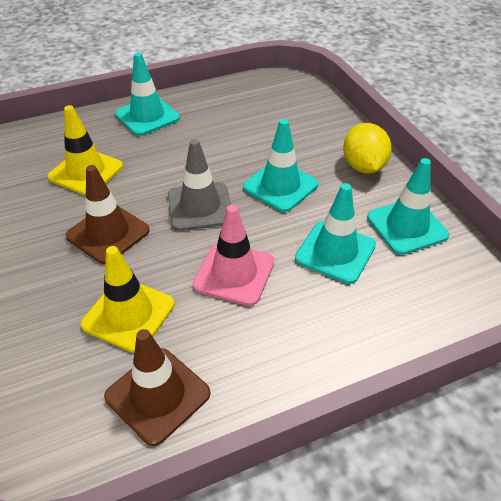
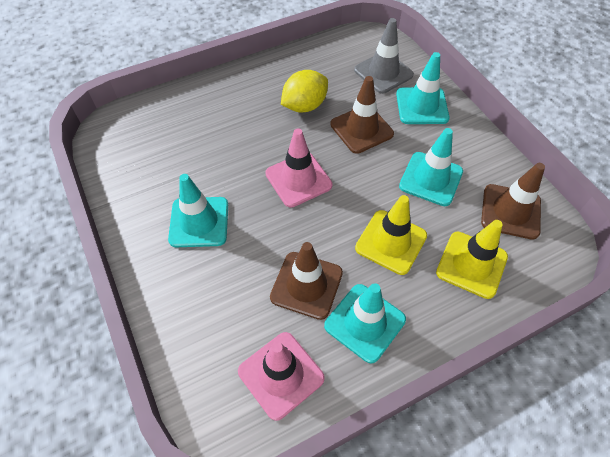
brown traffic cone: 2 -> 3
pink traffic cone: 1 -> 2

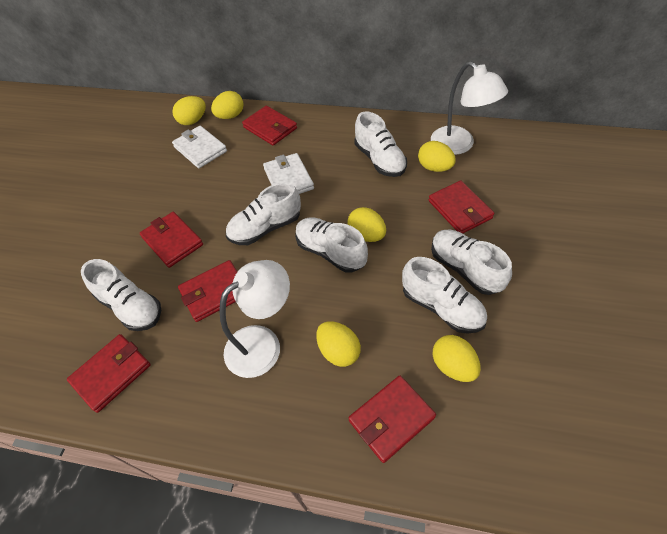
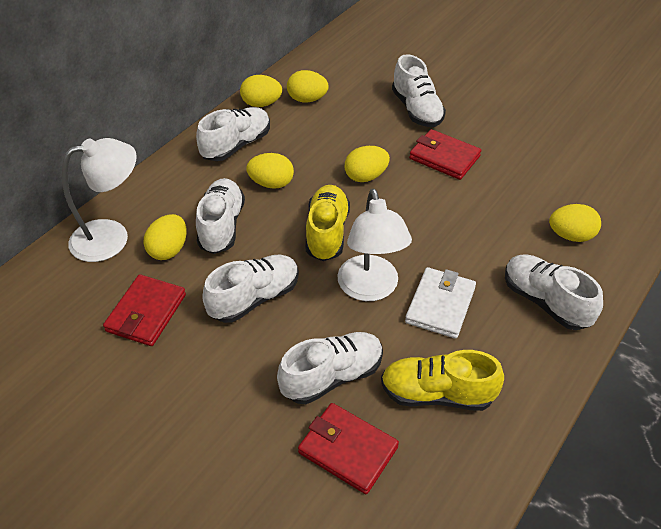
red wallet: 6 -> 3
white wallet: 2 -> 1
yellow shoe: 0 -> 2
++++++
**What you should do**
Look above for lines with the word "traffic" and copy them all.

**Task output**
brown traffic cone: 2 -> 3
pink traffic cone: 1 -> 2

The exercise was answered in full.